## What the task asks
All lines in the entries below that hold "none" make up the answer.

Revision tracking records:
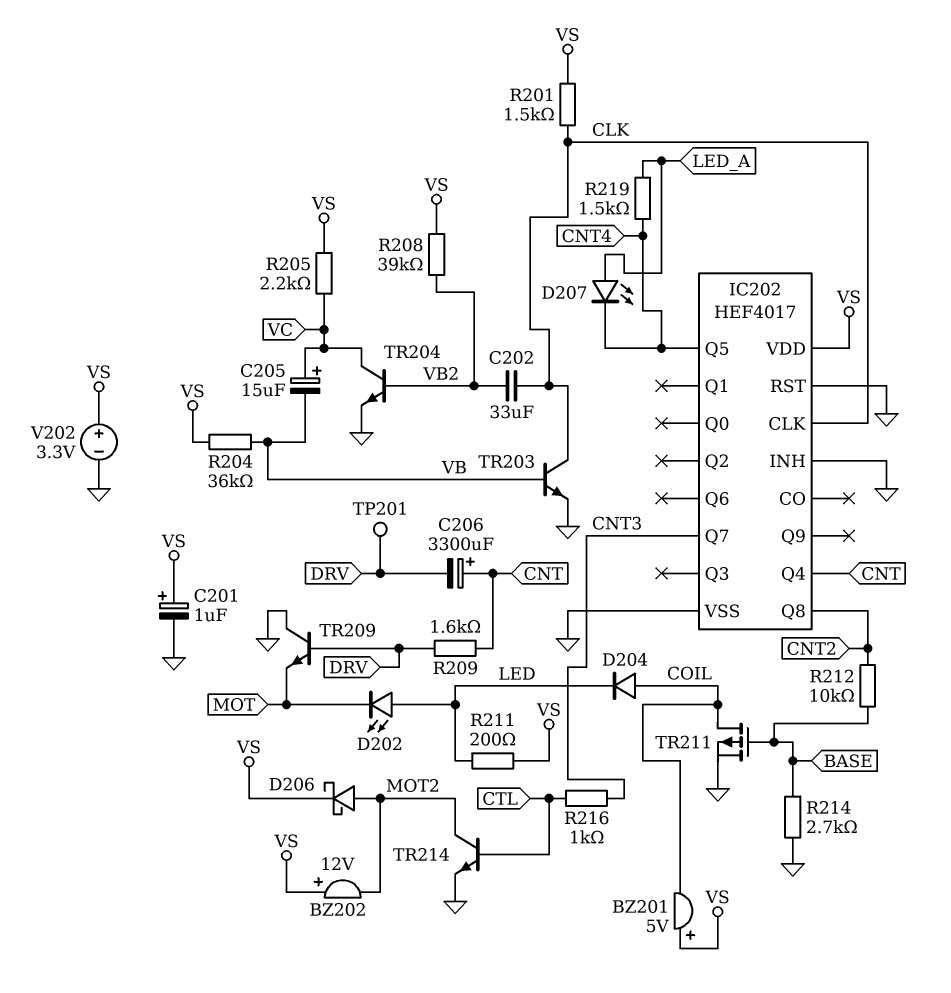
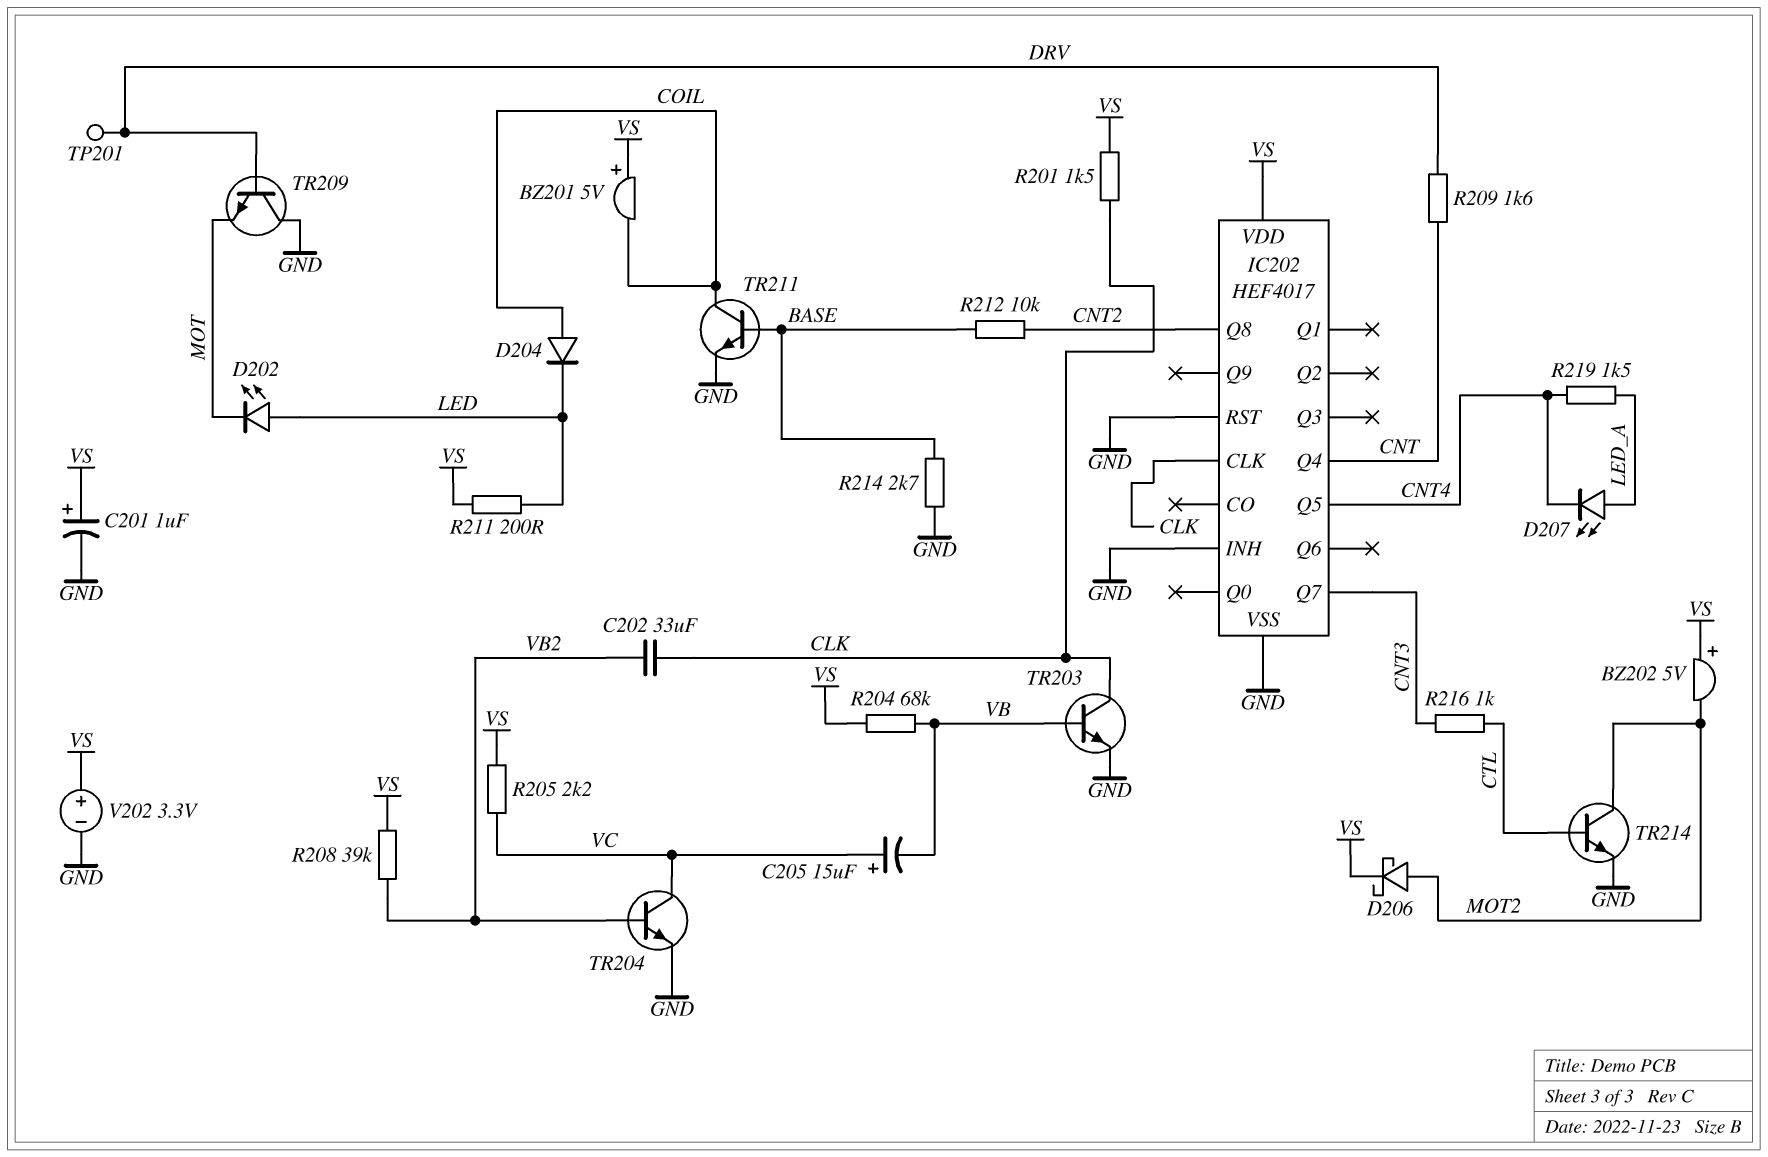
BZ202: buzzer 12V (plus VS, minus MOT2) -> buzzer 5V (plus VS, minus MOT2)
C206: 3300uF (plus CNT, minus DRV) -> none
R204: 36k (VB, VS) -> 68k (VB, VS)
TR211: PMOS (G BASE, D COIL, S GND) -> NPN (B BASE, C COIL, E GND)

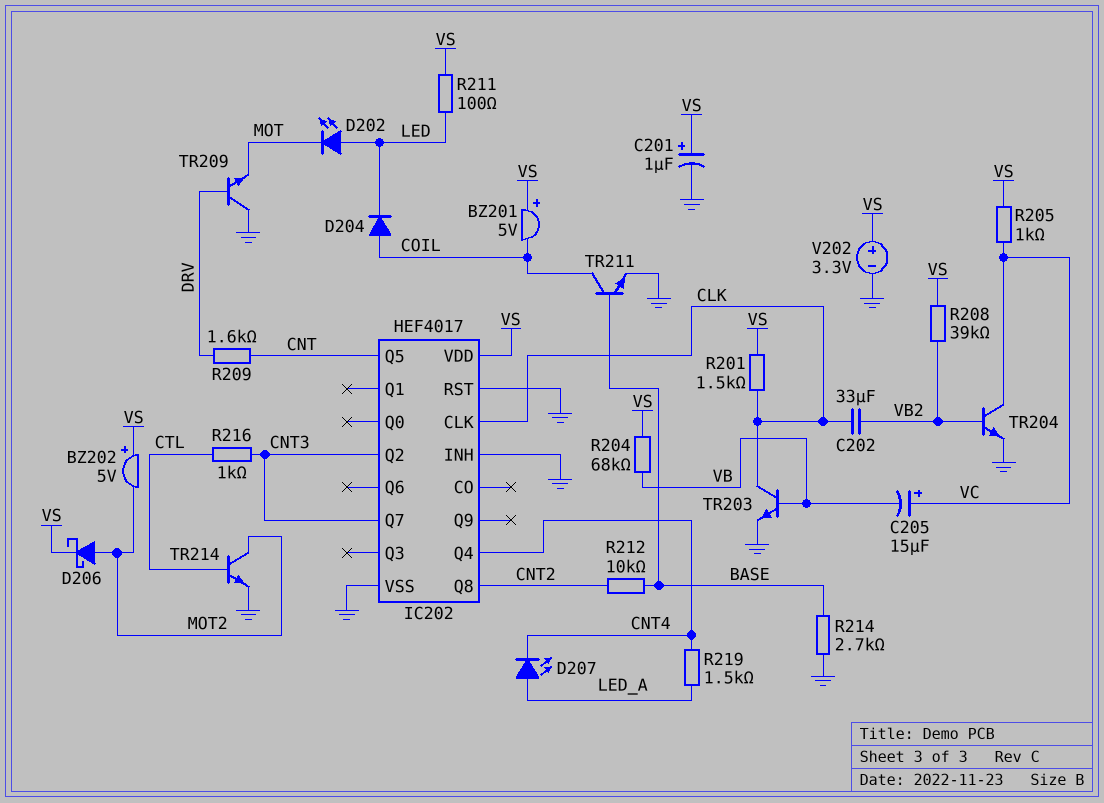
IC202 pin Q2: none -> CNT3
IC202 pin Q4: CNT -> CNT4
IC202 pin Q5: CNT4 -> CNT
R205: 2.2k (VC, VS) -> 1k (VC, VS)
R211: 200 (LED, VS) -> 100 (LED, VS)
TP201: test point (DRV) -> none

--

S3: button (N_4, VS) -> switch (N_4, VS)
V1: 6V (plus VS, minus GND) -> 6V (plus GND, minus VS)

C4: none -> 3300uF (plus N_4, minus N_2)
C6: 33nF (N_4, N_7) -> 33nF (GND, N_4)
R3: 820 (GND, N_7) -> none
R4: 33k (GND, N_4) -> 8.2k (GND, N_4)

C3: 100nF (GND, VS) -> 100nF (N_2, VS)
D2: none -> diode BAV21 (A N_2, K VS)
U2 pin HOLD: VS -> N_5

## Solution for this task
C206: 3300uF (plus CNT, minus DRV) -> none
IC202 pin Q2: none -> CNT3
TP201: test point (DRV) -> none
C4: none -> 3300uF (plus N_4, minus N_2)
R3: 820 (GND, N_7) -> none
D2: none -> diode BAV21 (A N_2, K VS)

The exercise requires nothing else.